Records from a data source:

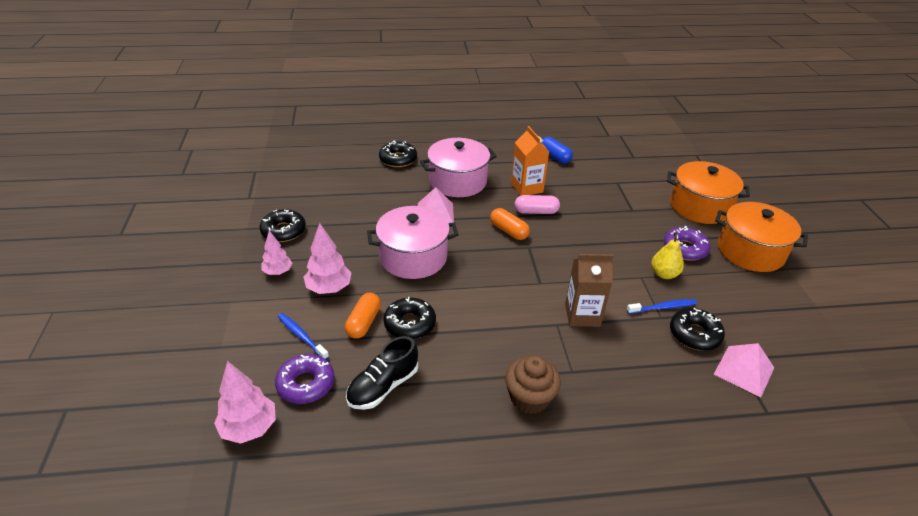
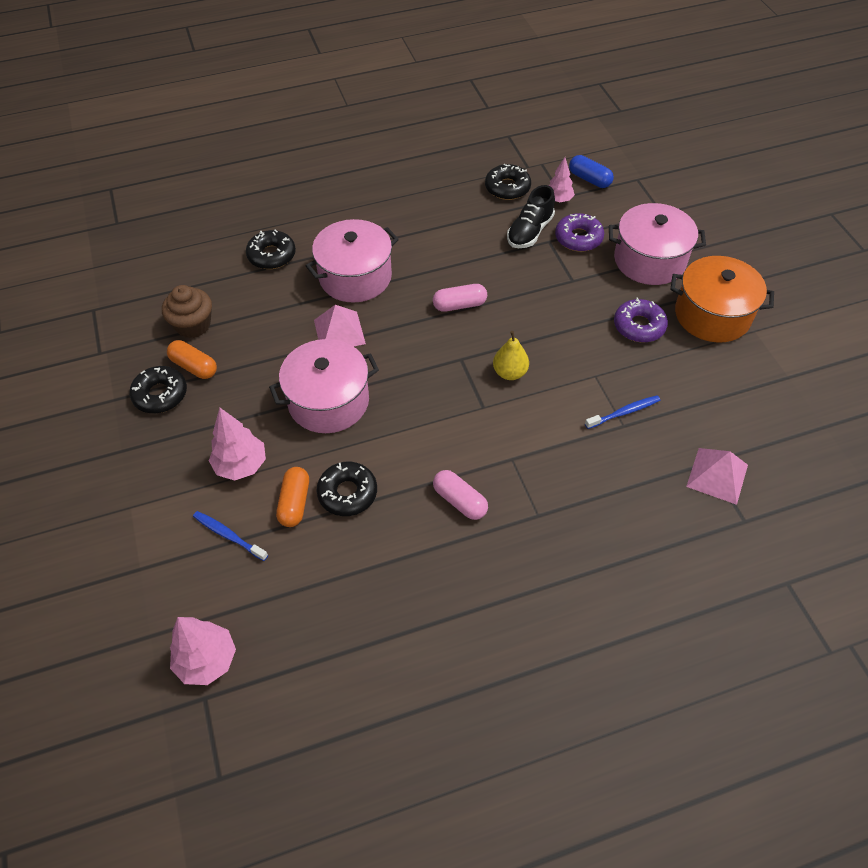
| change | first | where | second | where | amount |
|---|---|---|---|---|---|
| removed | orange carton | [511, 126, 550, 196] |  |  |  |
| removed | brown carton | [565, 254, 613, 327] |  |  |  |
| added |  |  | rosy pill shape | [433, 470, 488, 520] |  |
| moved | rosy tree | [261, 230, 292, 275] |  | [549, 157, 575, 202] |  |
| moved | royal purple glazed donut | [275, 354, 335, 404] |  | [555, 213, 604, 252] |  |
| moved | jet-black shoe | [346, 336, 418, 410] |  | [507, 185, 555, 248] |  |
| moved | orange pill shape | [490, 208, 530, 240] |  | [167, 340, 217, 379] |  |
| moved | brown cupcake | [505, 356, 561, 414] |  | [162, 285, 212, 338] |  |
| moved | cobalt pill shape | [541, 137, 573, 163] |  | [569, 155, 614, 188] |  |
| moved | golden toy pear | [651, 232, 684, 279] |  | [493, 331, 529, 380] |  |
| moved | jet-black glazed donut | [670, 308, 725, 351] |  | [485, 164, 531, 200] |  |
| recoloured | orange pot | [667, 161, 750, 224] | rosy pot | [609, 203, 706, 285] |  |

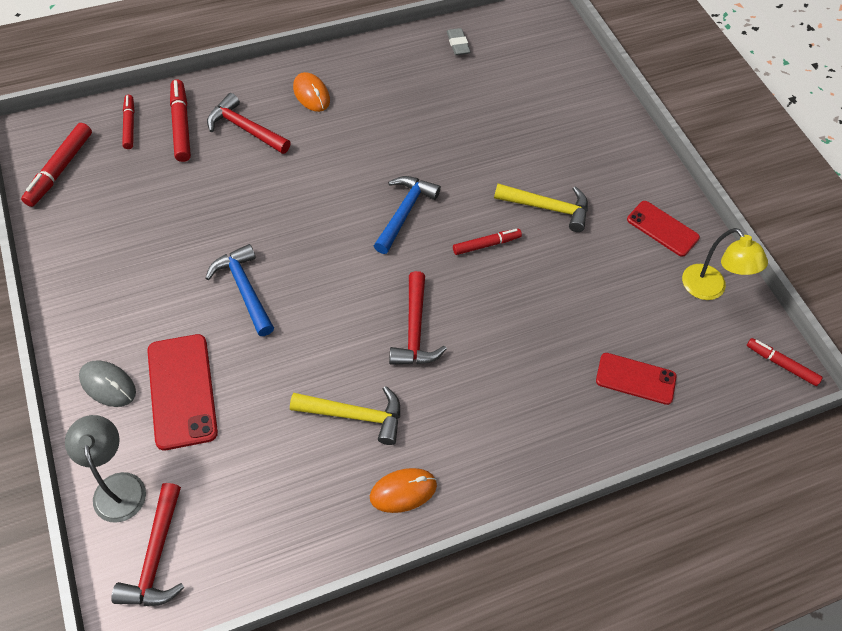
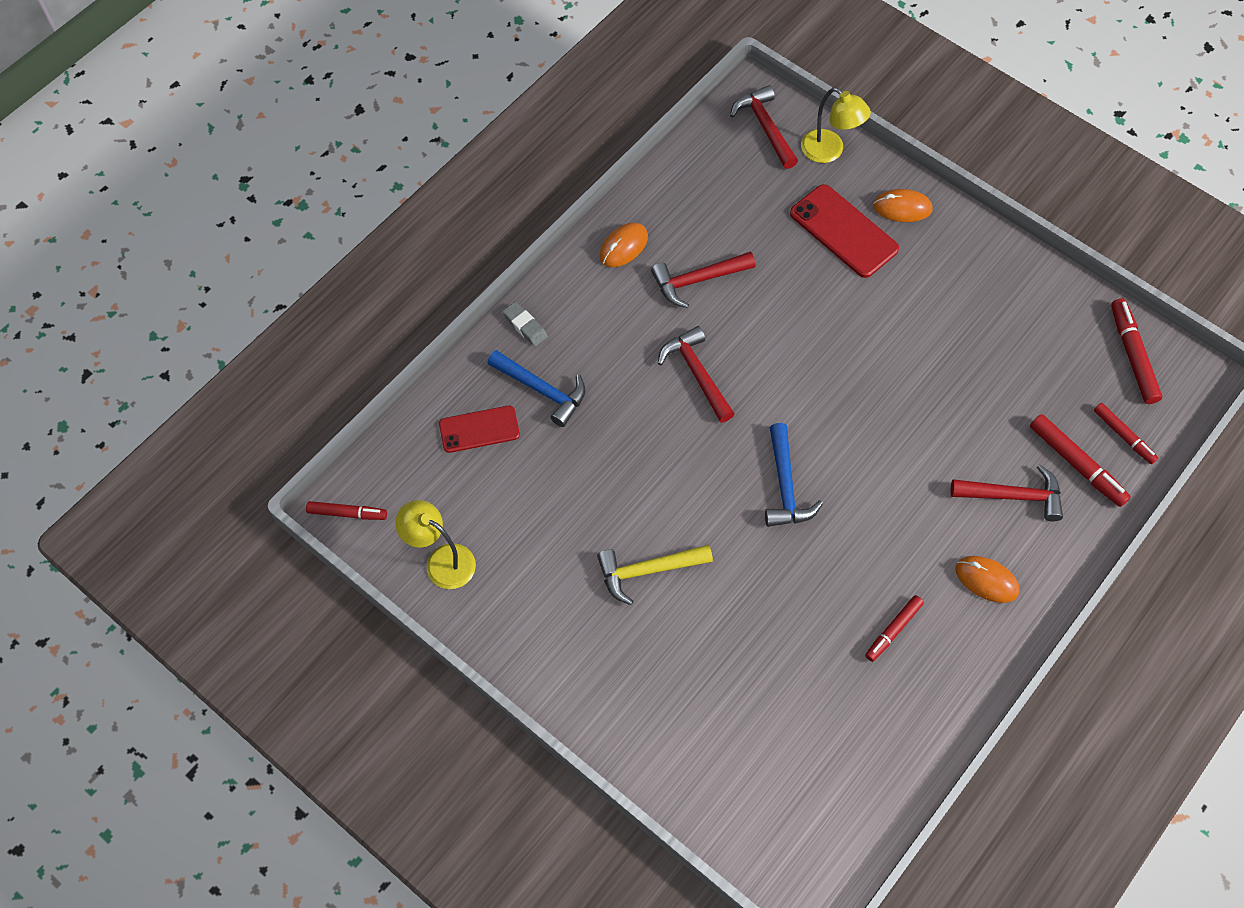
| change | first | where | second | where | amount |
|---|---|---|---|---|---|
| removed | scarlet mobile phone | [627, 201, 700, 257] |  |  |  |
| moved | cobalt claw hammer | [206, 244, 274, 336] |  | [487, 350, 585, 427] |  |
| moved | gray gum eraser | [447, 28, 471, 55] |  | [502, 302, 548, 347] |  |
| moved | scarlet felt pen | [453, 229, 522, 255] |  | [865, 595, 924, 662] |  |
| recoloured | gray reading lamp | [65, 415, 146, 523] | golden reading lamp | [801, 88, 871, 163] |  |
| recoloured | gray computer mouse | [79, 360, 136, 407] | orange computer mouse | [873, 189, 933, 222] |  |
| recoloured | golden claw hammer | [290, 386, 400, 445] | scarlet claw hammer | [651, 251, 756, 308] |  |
...
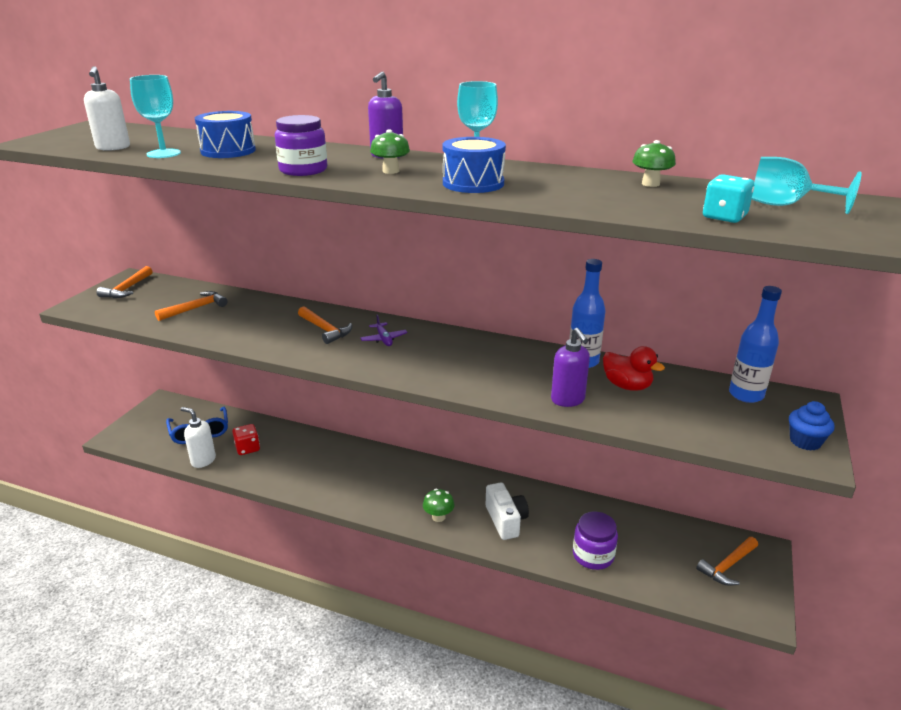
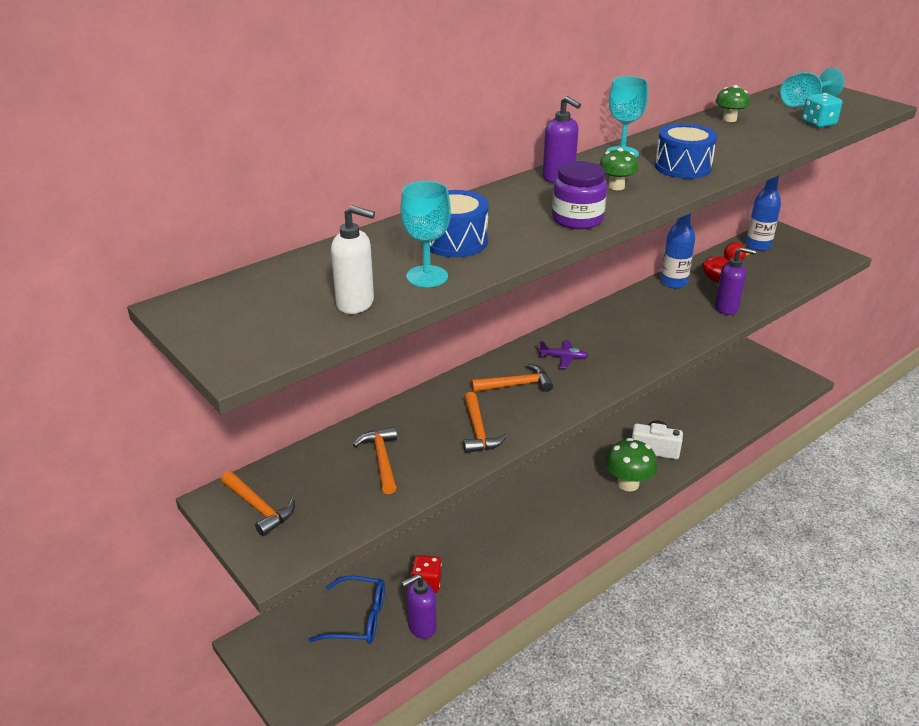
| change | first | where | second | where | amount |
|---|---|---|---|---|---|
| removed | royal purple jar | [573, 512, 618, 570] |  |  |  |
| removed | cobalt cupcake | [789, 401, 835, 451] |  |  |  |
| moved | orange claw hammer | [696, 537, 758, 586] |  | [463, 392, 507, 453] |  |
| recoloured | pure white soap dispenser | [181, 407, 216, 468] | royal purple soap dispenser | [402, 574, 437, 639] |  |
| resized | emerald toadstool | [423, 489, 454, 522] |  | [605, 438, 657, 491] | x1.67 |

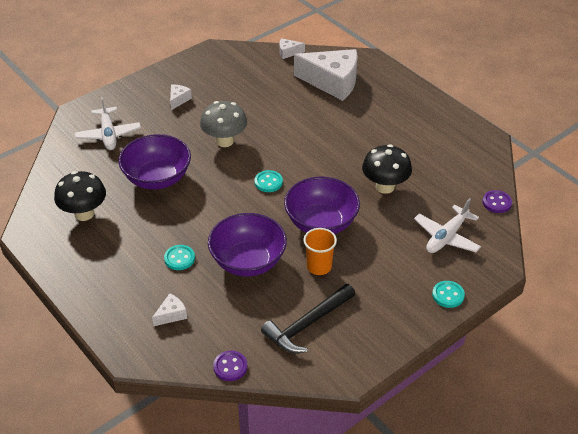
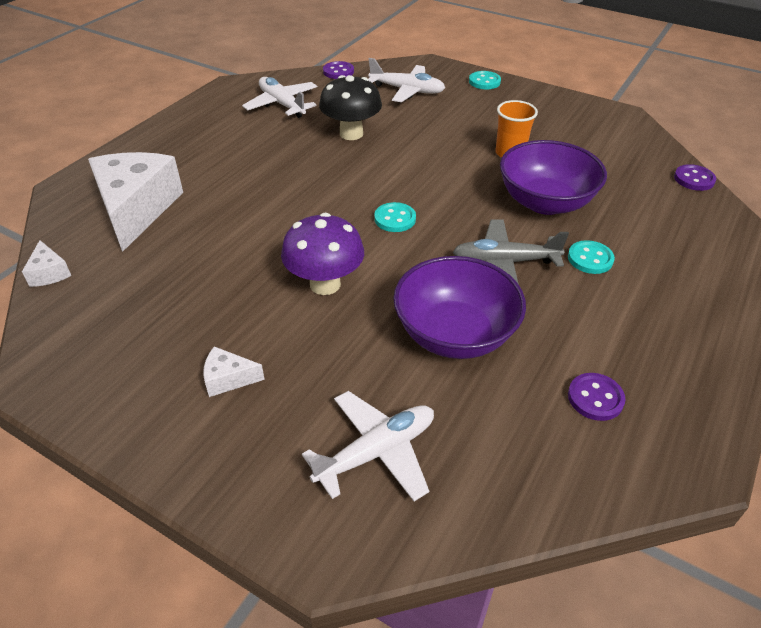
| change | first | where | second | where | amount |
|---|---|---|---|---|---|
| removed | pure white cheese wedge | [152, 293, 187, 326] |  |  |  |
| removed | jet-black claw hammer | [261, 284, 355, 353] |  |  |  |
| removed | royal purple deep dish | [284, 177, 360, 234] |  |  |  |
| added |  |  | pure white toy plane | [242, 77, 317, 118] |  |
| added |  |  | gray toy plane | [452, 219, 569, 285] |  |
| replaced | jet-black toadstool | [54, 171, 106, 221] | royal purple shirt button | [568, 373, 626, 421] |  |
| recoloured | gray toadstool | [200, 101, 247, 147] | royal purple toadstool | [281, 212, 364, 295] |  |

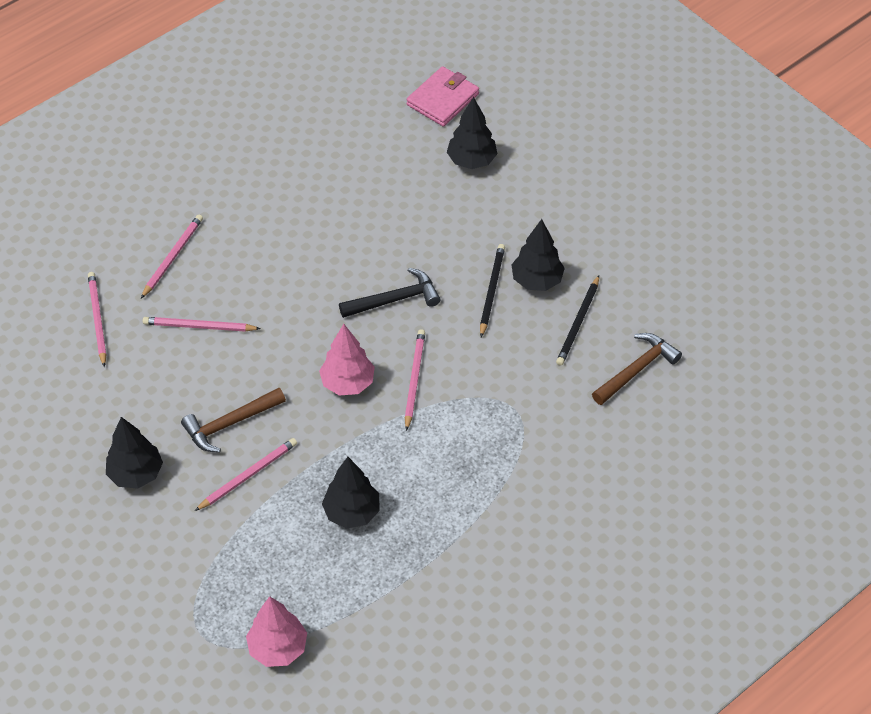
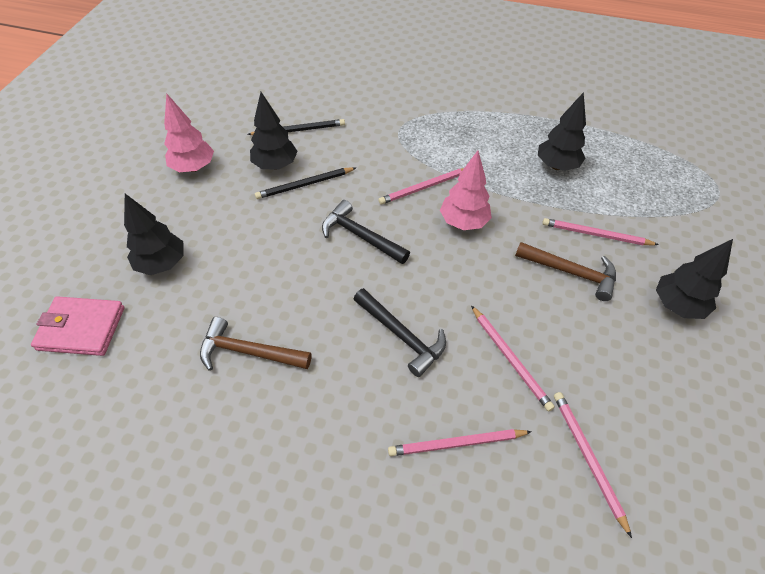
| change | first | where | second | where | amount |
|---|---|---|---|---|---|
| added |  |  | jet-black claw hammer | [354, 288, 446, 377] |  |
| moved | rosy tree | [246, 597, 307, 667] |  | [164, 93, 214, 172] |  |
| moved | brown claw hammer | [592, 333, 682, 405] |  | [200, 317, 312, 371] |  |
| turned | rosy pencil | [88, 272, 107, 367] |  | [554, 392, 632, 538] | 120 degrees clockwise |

* **What you have to do**: Copy, exactly and only, the lines above that begin with the one containing "cobalt pill shape" and finish with the one containing "jet-black glazed donut".

* **Answer below**:
| moved | cobalt pill shape | [541, 137, 573, 163] |  | [569, 155, 614, 188] |  |
| moved | golden toy pear | [651, 232, 684, 279] |  | [493, 331, 529, 380] |  |
| moved | jet-black glazed donut | [670, 308, 725, 351] |  | [485, 164, 531, 200] |  |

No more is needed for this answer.